● **Task details**: Repeat the data exactly. Pictures are not part of the copy.

● **Source records**:
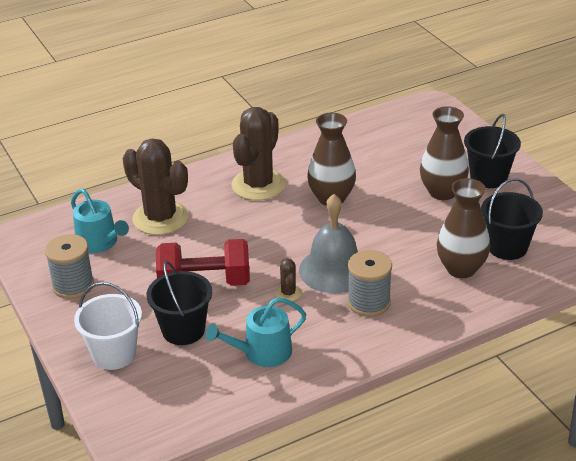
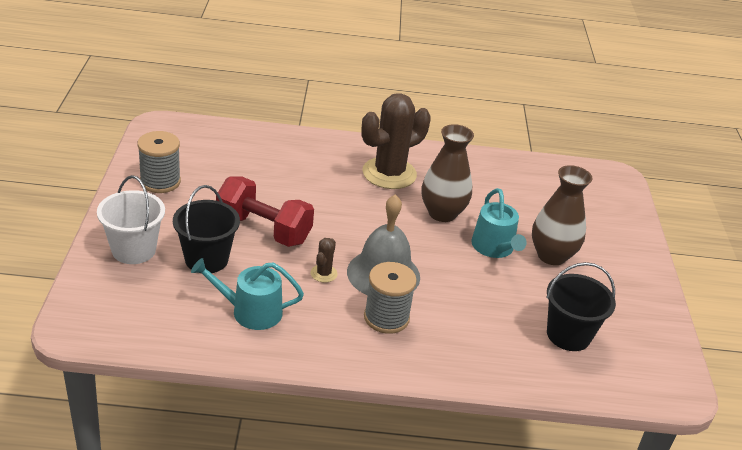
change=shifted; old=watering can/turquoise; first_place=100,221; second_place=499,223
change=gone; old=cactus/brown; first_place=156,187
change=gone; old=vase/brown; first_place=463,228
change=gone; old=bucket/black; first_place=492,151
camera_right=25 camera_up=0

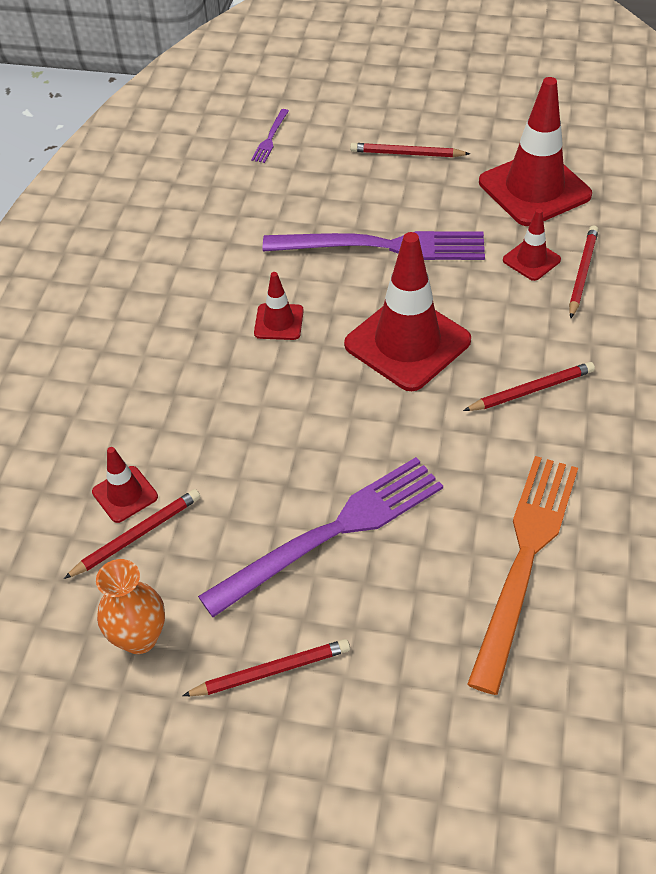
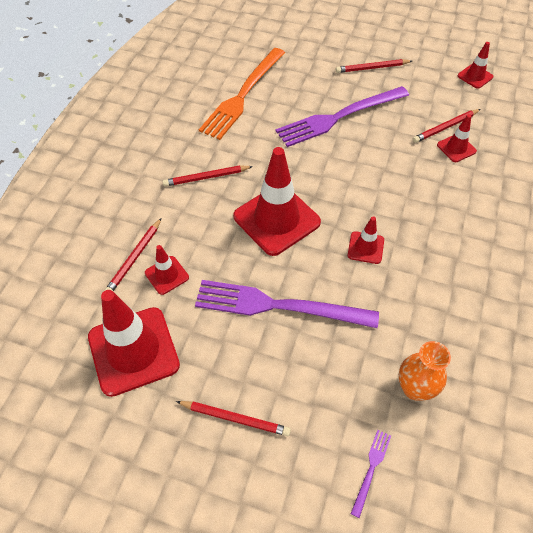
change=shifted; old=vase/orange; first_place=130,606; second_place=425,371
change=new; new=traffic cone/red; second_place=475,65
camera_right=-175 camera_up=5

● **Exercise answer**:
change=shifted; old=watering can/turquoise; first_place=100,221; second_place=499,223
change=gone; old=cactus/brown; first_place=156,187
change=gone; old=vase/brown; first_place=463,228
change=gone; old=bucket/black; first_place=492,151
camera_right=25 camera_up=0

change=shifted; old=vase/orange; first_place=130,606; second_place=425,371
change=new; new=traffic cone/red; second_place=475,65
camera_right=-175 camera_up=5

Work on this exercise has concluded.